▶ **Task requirements**
Set down, word for word, the stretch of lines from the one containing "orange duck: none" to the end of the records below.

▶ **Provided data**
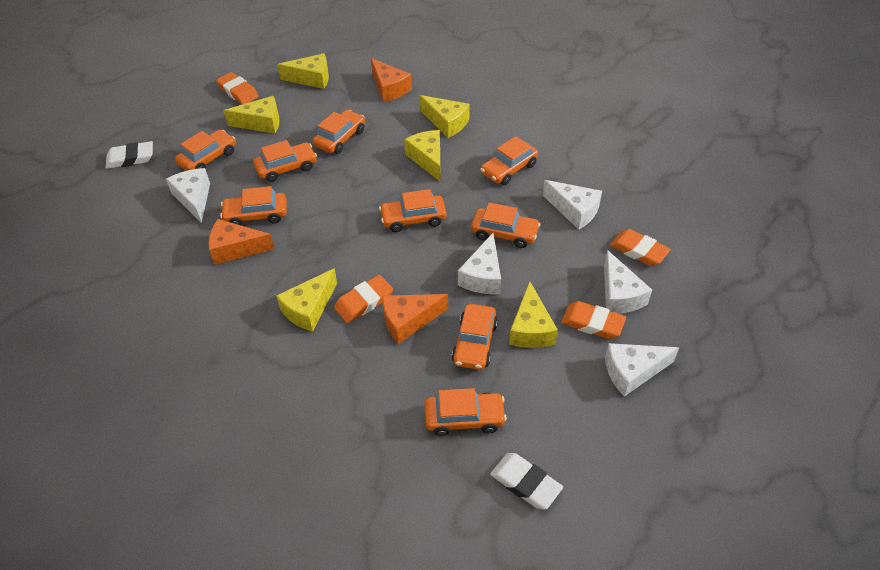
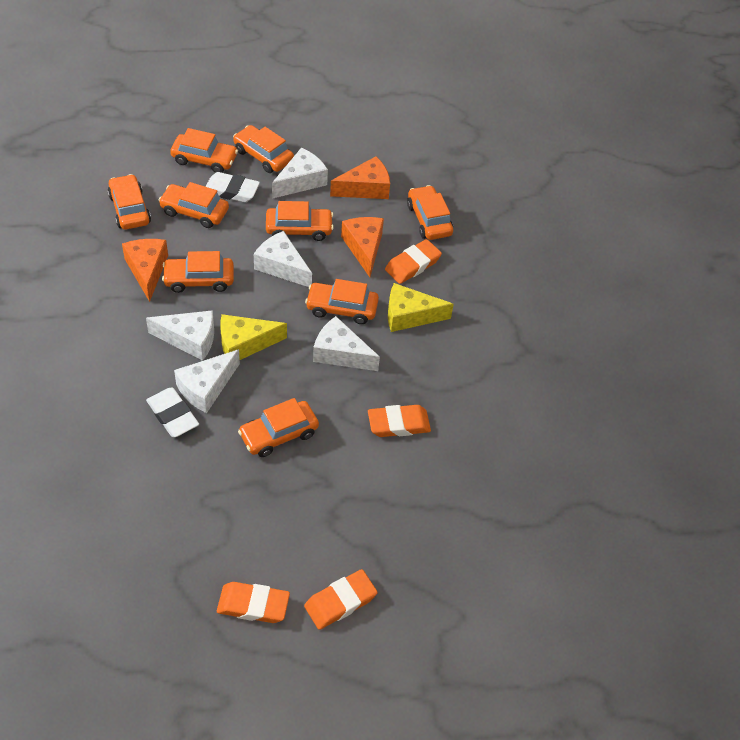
yellow cheese: [223,96,279,134] [276,268,337,332] [277,53,329,89] [404,130,441,182] [420,95,470,138] [509,281,558,348] = 6 -> [220,314,287,360] [388,283,454,332] = 2

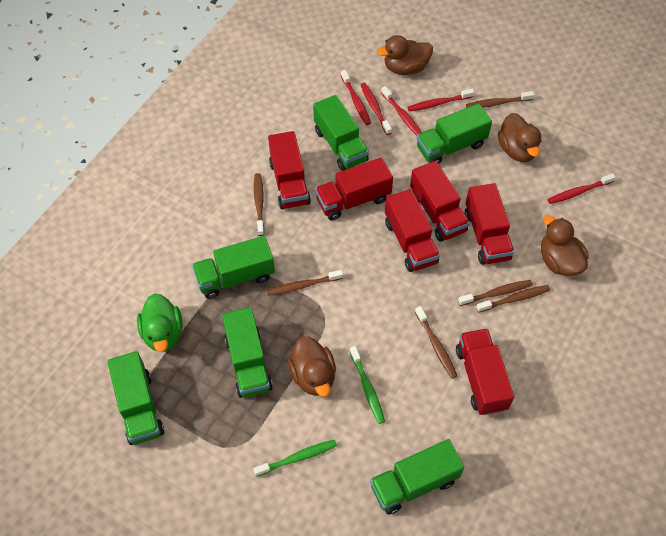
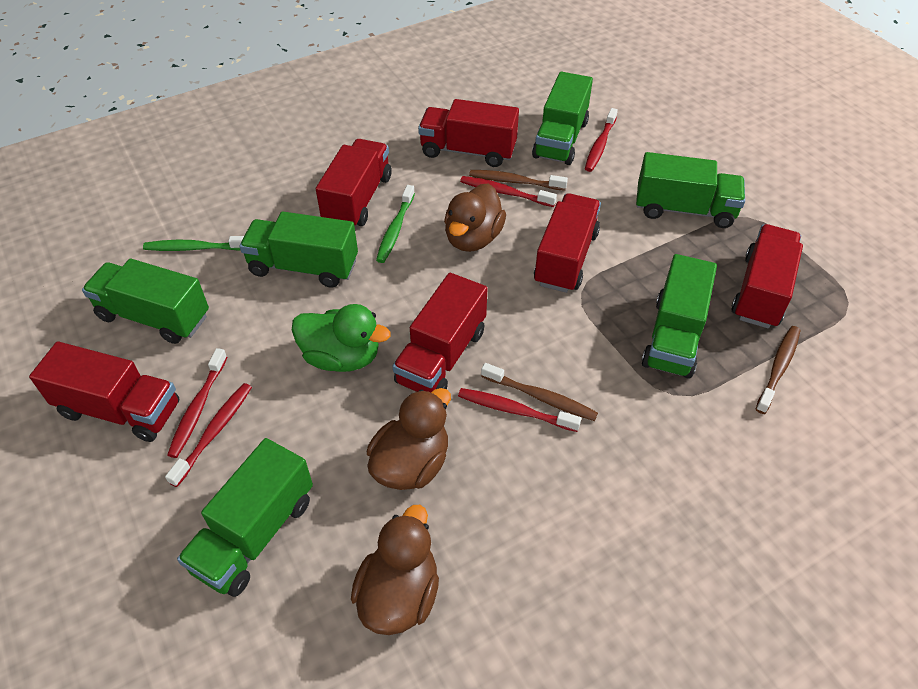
brown duck: [288,336,336,397] [377,35,433,75] [498,113,541,162] [541,215,589,276] = 4 -> [351,505,439,635] [367,388,451,490] [444,183,506,252] = 3
brown toothbrush: [254,173,264,236] [267,270,343,296] [415,306,457,379] [458,280,533,306] [466,91,535,108] [476,285,550,313] = 6 -> [469,170,568,191] [481,363,598,421] [756,326,801,414] = 3

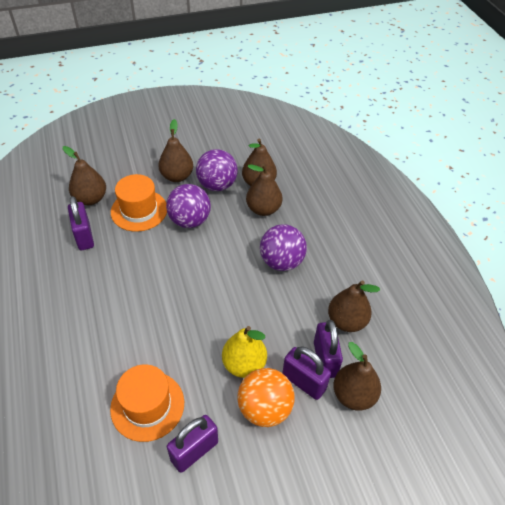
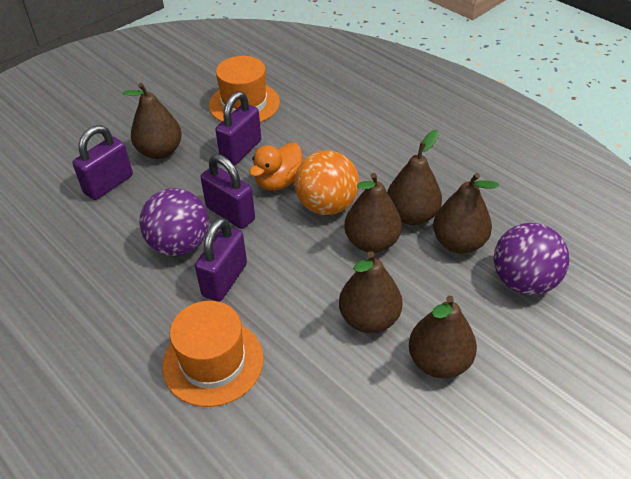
orange duck: none = 0 -> [249,142,303,191] = 1
purple ball: [166,184,211,228] [196,149,238,191] [260,224,307,271] = 3 -> [139,188,209,256] [494,223,569,295] = 2
yellow pear: [222,326,267,378] = 1 -> none = 0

▶ **Answer space**
orange duck: none = 0 -> [249,142,303,191] = 1
purple ball: [166,184,211,228] [196,149,238,191] [260,224,307,271] = 3 -> [139,188,209,256] [494,223,569,295] = 2
yellow pear: [222,326,267,378] = 1 -> none = 0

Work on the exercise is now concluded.